:: THE TASK ::
The part below that opens with the line containing "white capsule: 4 -> 3" and closes with the line containing "white star: 2 -> 6" should be copied exactly, minus any pictures.

:: EXERCISE INPUTS ::
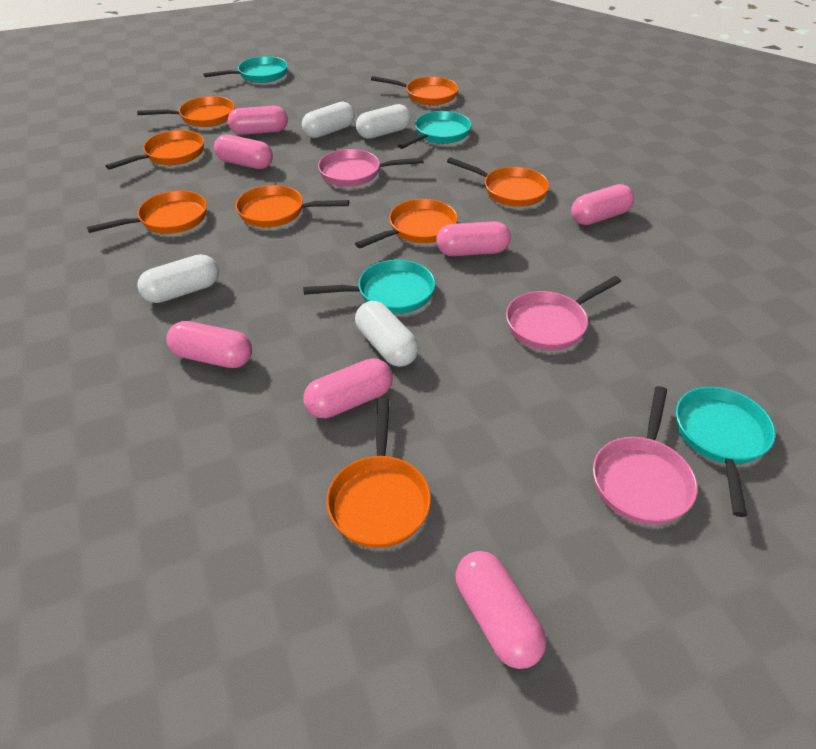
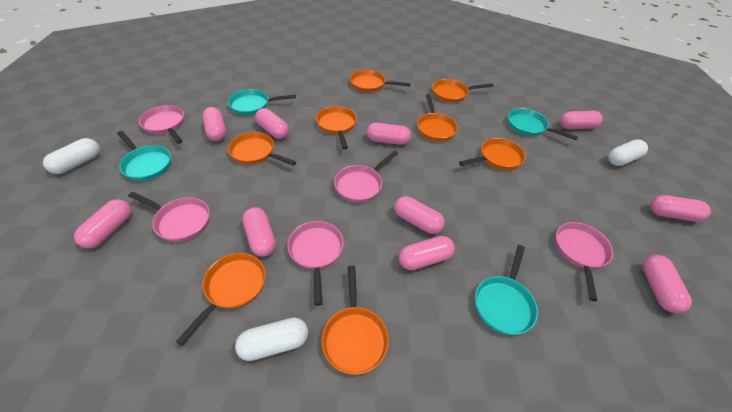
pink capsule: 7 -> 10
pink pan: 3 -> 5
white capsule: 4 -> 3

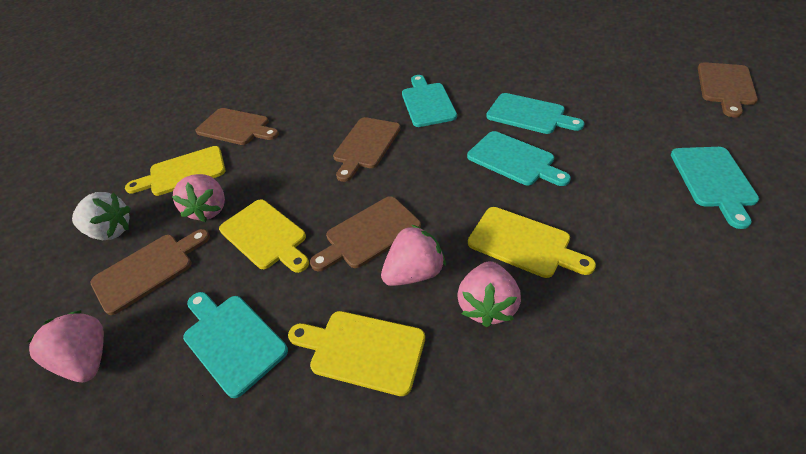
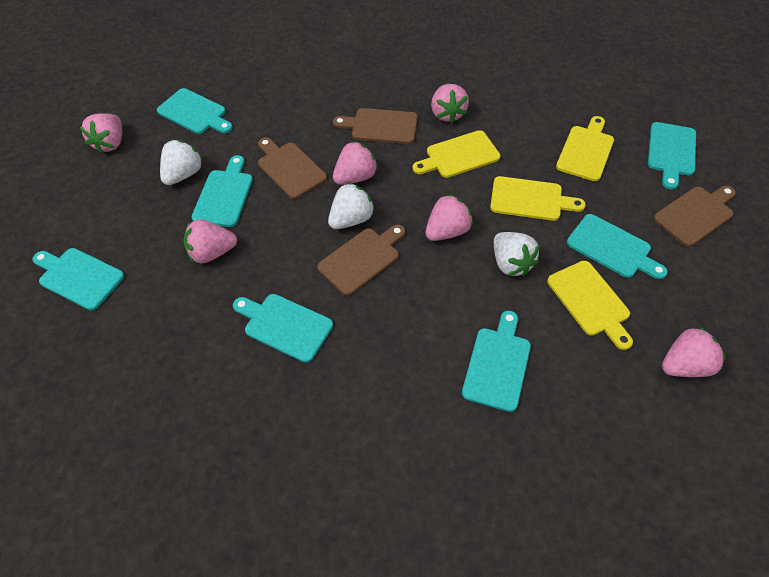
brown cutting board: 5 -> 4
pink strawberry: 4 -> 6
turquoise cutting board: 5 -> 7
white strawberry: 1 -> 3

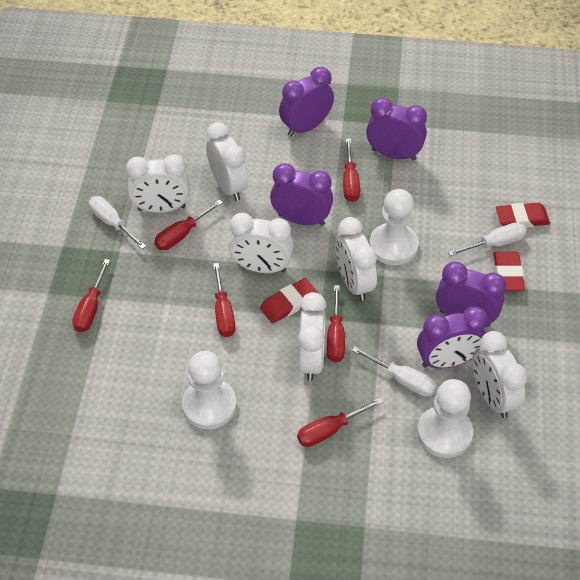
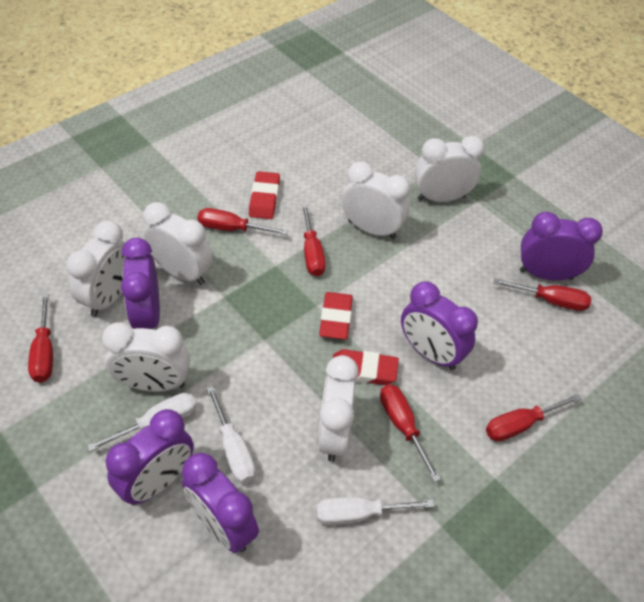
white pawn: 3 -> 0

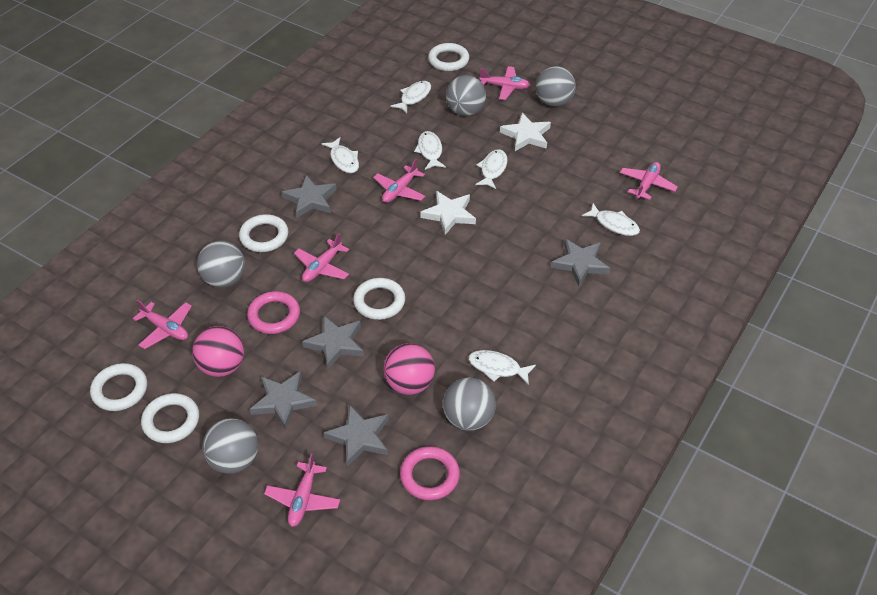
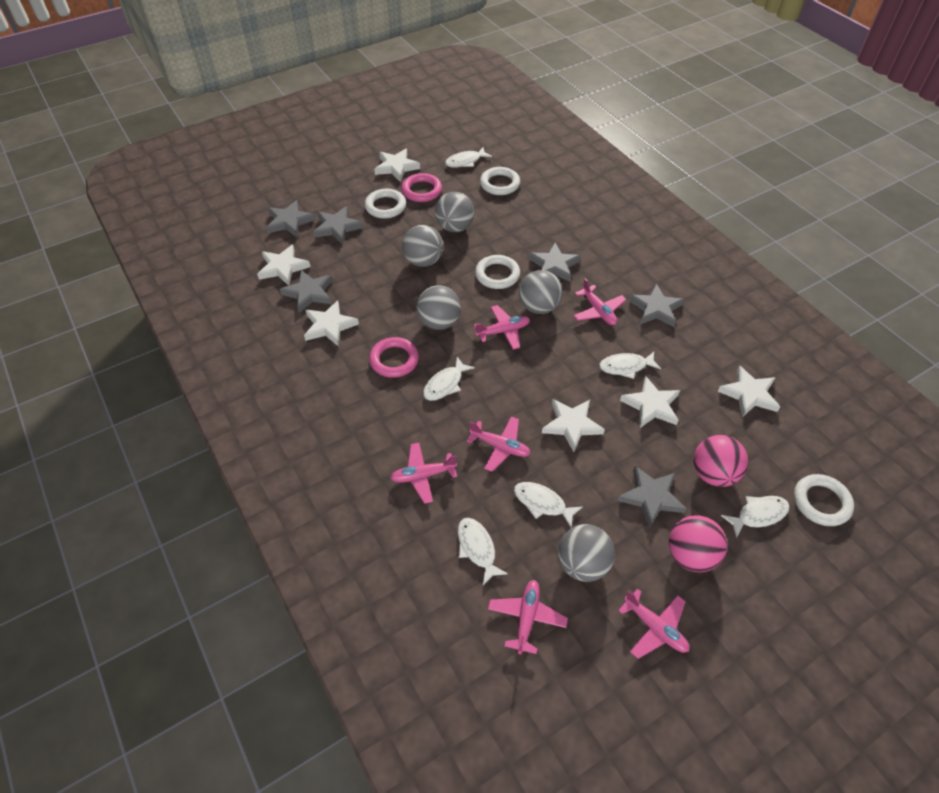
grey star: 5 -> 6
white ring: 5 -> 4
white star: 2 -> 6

...

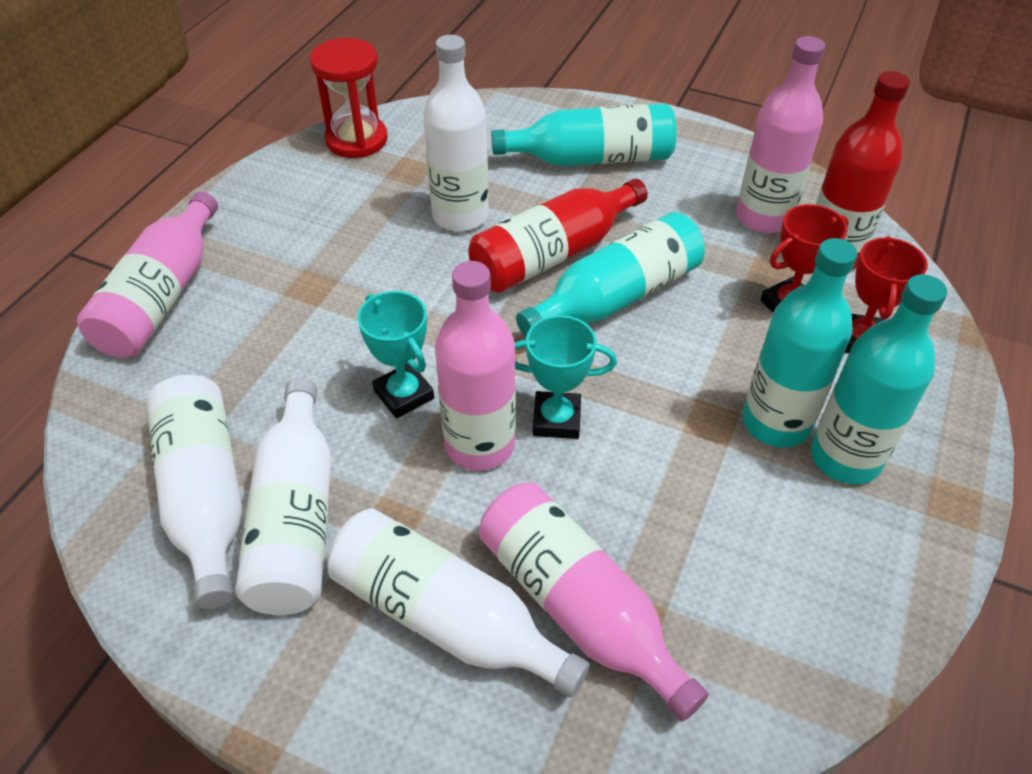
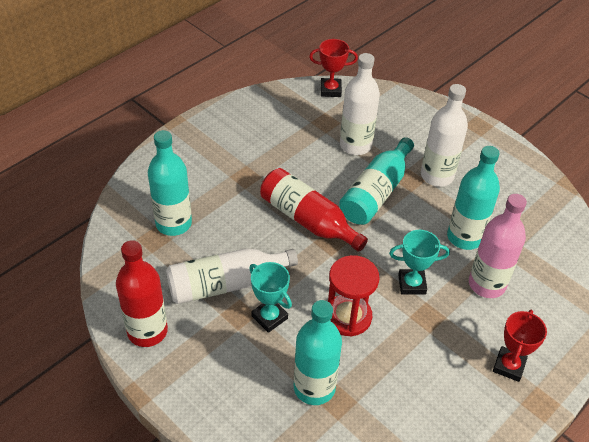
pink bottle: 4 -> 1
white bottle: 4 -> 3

:: RESPONSE AREA ::
white capsule: 4 -> 3

brown cutting board: 5 -> 4
pink strawberry: 4 -> 6
turquoise cutting board: 5 -> 7
white strawberry: 1 -> 3

white pawn: 3 -> 0

grey star: 5 -> 6
white ring: 5 -> 4
white star: 2 -> 6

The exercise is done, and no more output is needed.